*The problem*
Make an exact copy of the lines from the one holding "washbasin: (360, 326) -> (802, 1084), moved" through the last line of the material, and output nothing else.

*Provided entries*
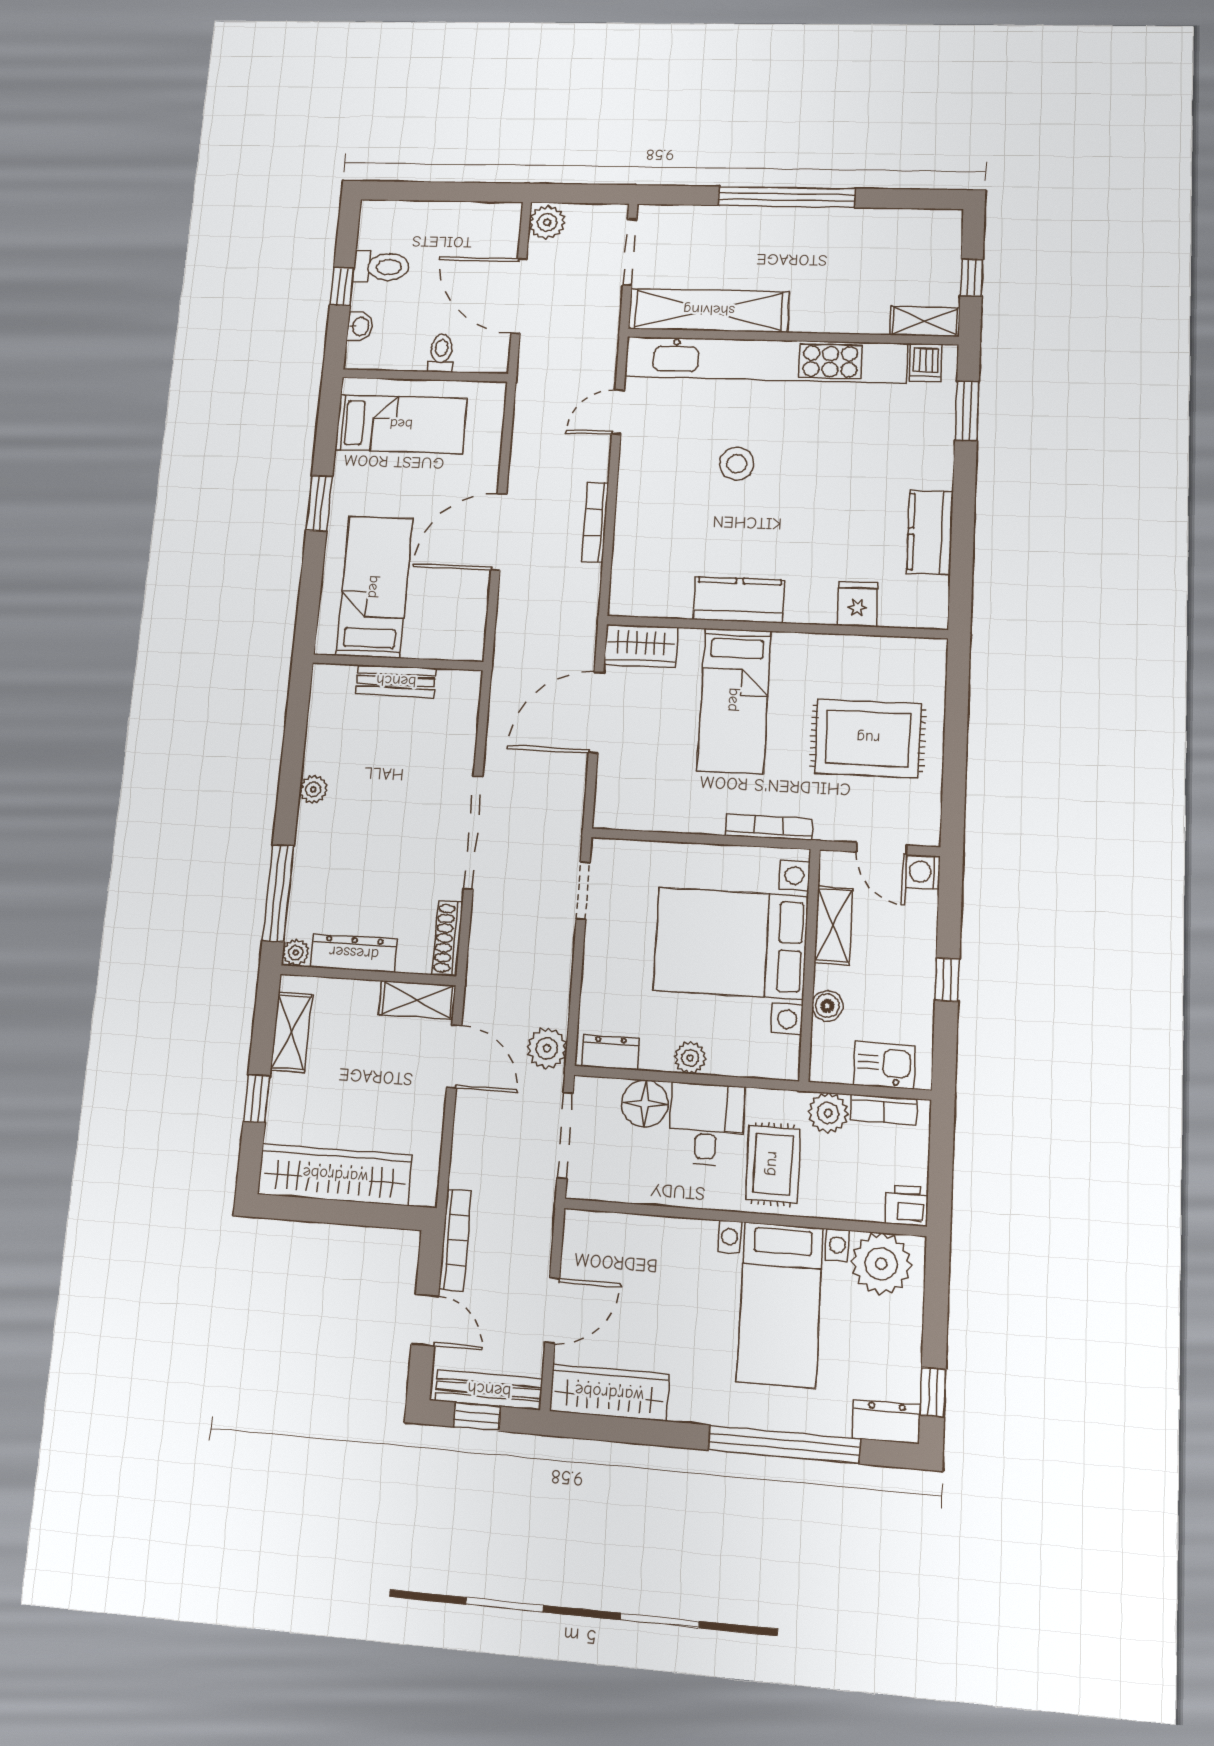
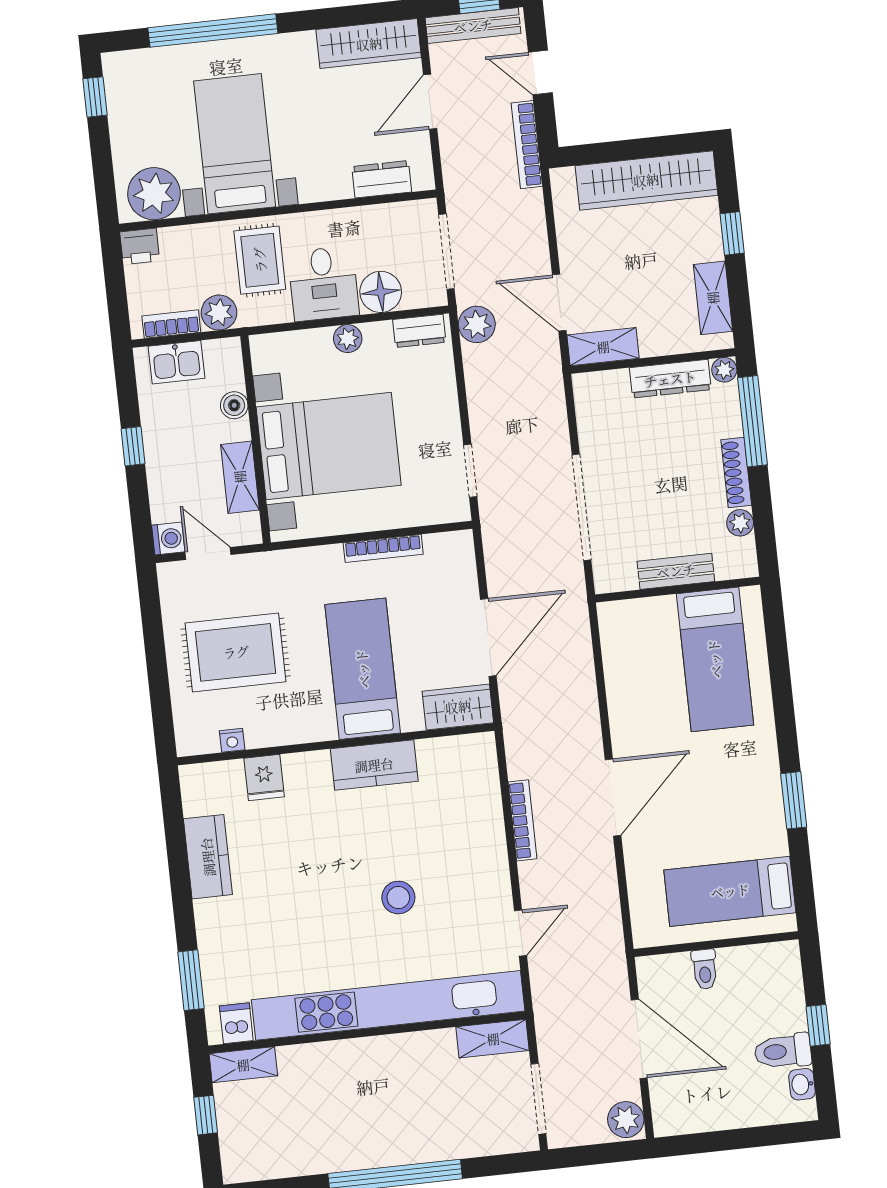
shelving: (709, 310) -> (493, 1039), width x0.45, depth x0.75
washbasin: (360, 326) -> (802, 1084), moved
bed: (374, 587) -> (715, 659), moved
nightstand: (886, 647) -> (232, 740), added
wall: (398, 662) -> (678, 590), moved
bench: (396, 681) -> (676, 571), moved
bookcase: (769, 827) -> (383, 549), moved
shoe rack: (447, 938) -> (736, 473), moved, turned 180
dresser: (886, 1422) -> (382, 179), moved, turned 180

*Result below*
washbasin: (360, 326) -> (802, 1084), moved
bed: (374, 587) -> (715, 659), moved
nightstand: (886, 647) -> (232, 740), added
wall: (398, 662) -> (678, 590), moved
bench: (396, 681) -> (676, 571), moved
bookcase: (769, 827) -> (383, 549), moved
shoe rack: (447, 938) -> (736, 473), moved, turned 180
dresser: (886, 1422) -> (382, 179), moved, turned 180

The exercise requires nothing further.